▸ YOUR GOAL: Restate the listing below word for word. No picture belongs in the result.

▸ RECORDS FOR THIS TASK:
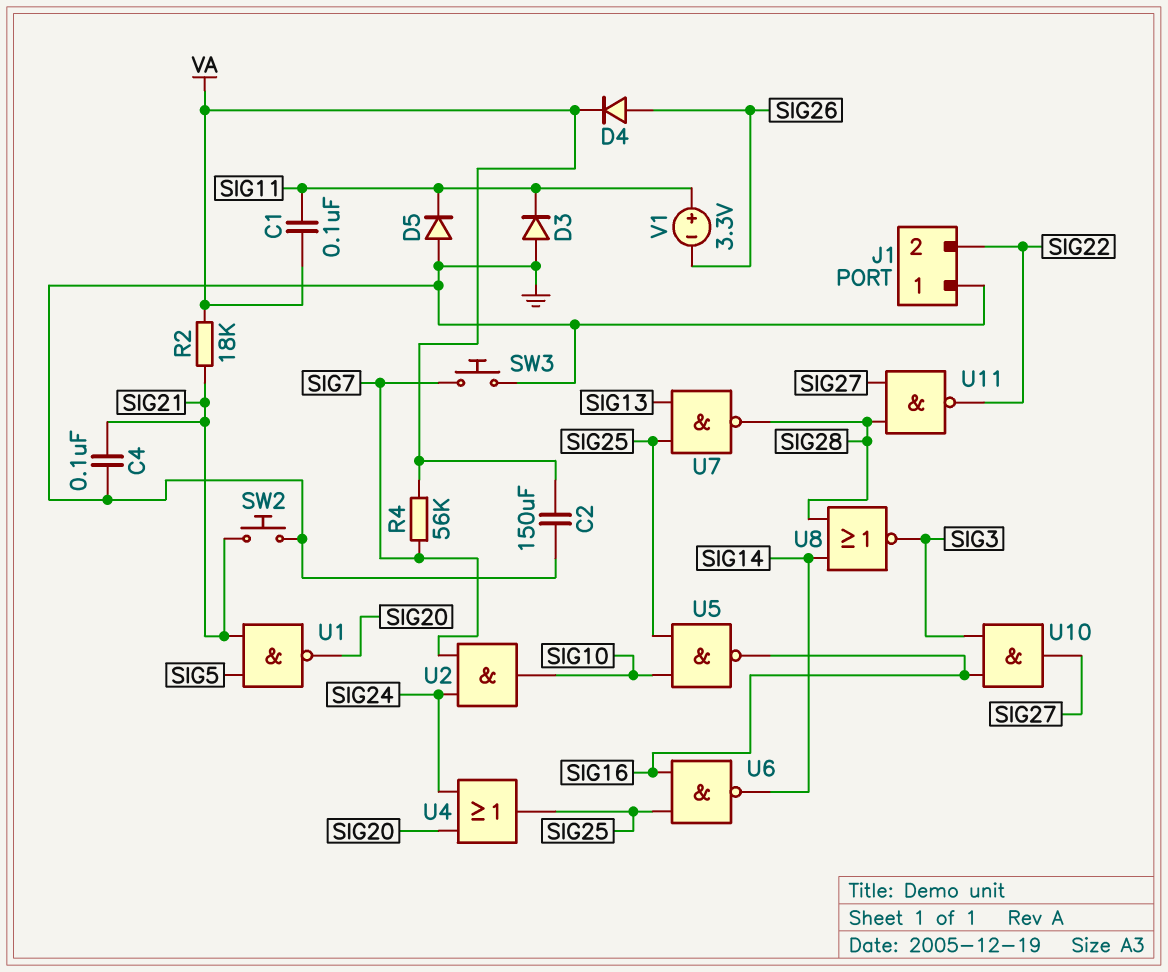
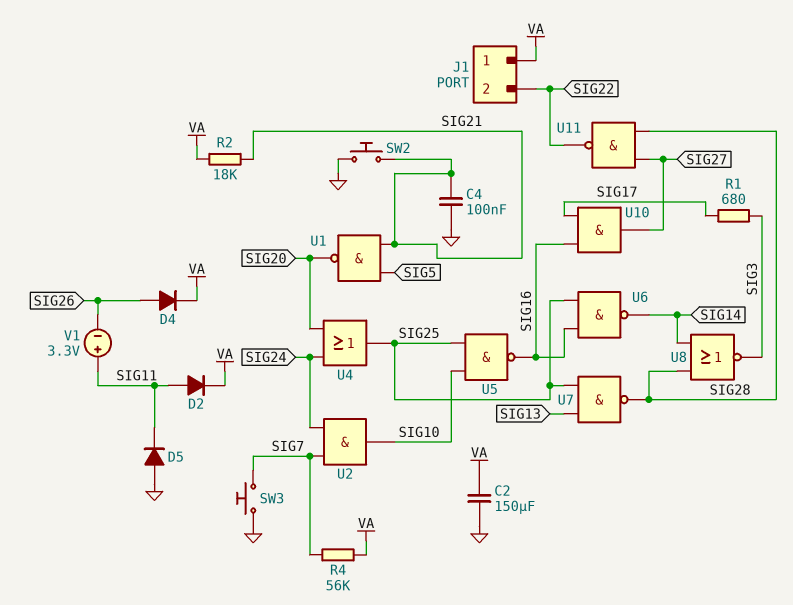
C1: 100nF (SIG11, VA) -> none
D2: none -> diode (A SIG11, K VA)
D3: diode (A GND, K SIG11) -> none
J1 pin 1: GND -> VA
R1: none -> 680 (SIG3, SIG17)
U10: AND (in SIG3, in SIG16, out SIG27) -> AND (in SIG16, in SIG17, out SIG27)

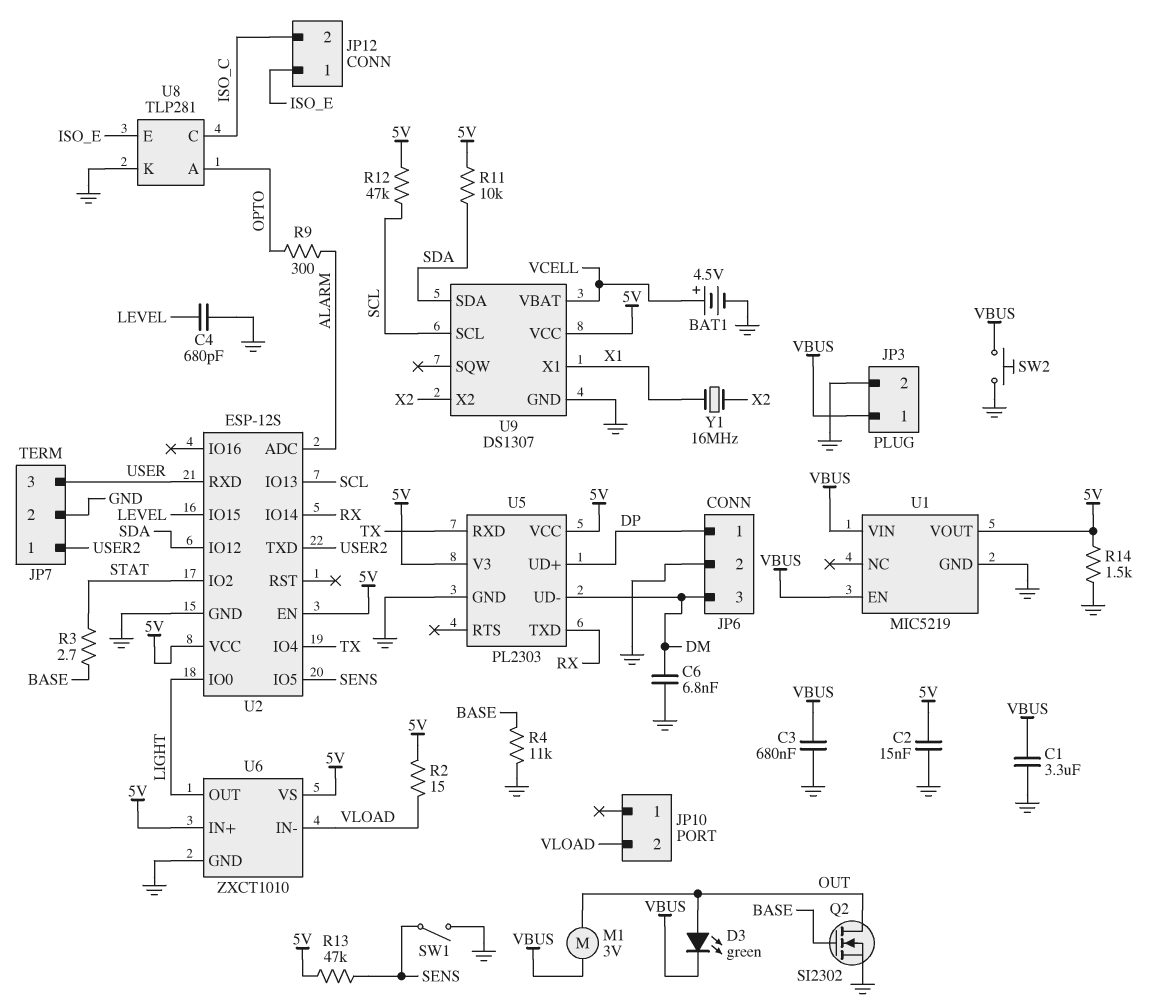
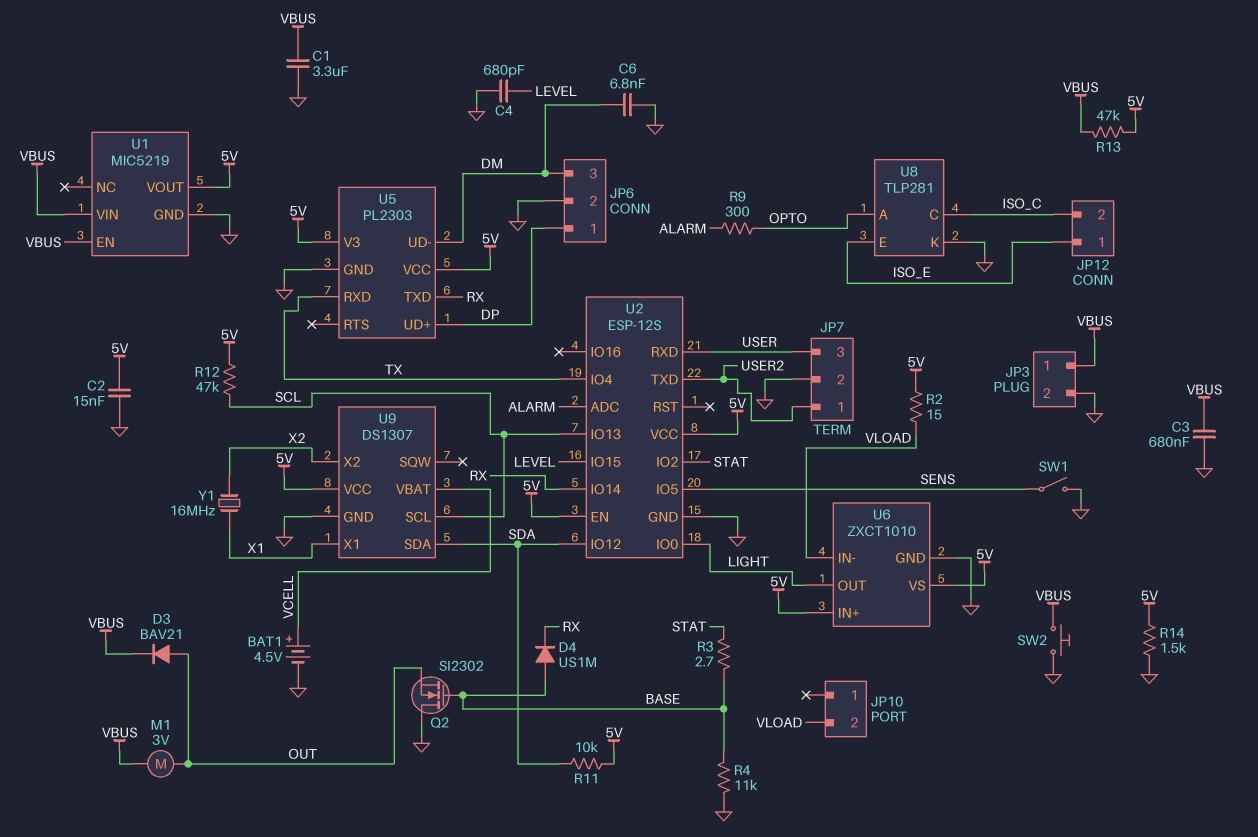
D3: LED green (A OUT, K VBUS) -> diode BAV21 (A OUT, K VBUS)
D4: none -> diode US1M (A BASE, K RX)
Q2: NMOS SI2302 (G BASE, D OUT, S GND) -> NMOS SI2302 (G BASE, D GND, S OUT)
R13: 47k (5V, SENS) -> 47k (5V, VBUS)

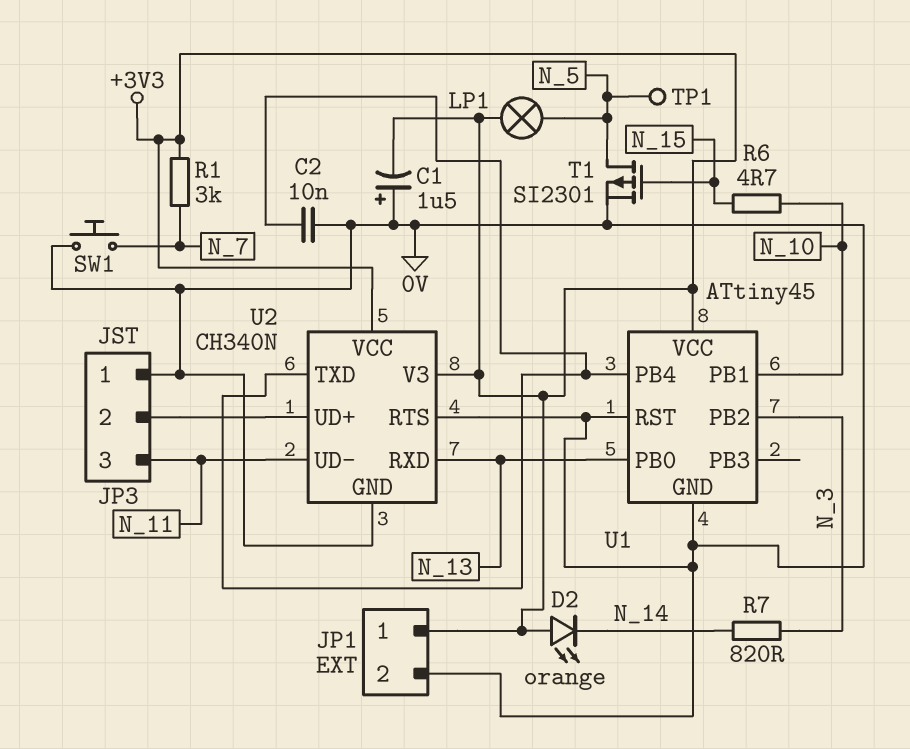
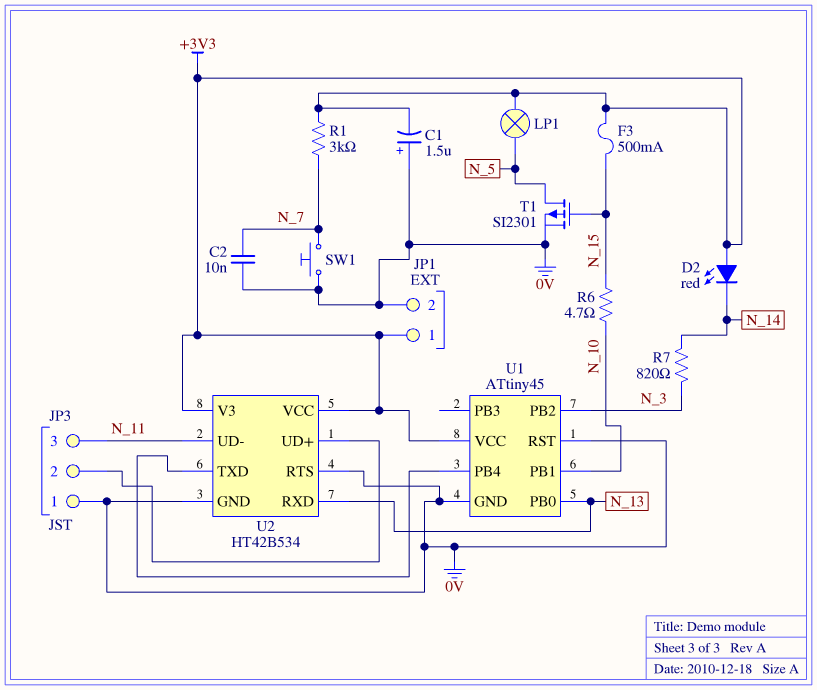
C2: 10nF (0V, U1/PB4) -> 10nF (0V, N_7)
D2: LED orange (A +3V3, K N_14) -> LED red (A +3V3, K N_14)
F3: none -> 500mA (+3V3, N_15)
TP1: test point (N_5) -> none
U2: CH340N -> HT42B534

▸ SOLUTION FOR THIS TASK:
C1: 100nF (SIG11, VA) -> none
D2: none -> diode (A SIG11, K VA)
D3: diode (A GND, K SIG11) -> none
J1 pin 1: GND -> VA
R1: none -> 680 (SIG3, SIG17)
U10: AND (in SIG3, in SIG16, out SIG27) -> AND (in SIG16, in SIG17, out SIG27)

D3: LED green (A OUT, K VBUS) -> diode BAV21 (A OUT, K VBUS)
D4: none -> diode US1M (A BASE, K RX)
Q2: NMOS SI2302 (G BASE, D OUT, S GND) -> NMOS SI2302 (G BASE, D GND, S OUT)
R13: 47k (5V, SENS) -> 47k (5V, VBUS)

C2: 10nF (0V, U1/PB4) -> 10nF (0V, N_7)
D2: LED orange (A +3V3, K N_14) -> LED red (A +3V3, K N_14)
F3: none -> 500mA (+3V3, N_15)
TP1: test point (N_5) -> none
U2: CH340N -> HT42B534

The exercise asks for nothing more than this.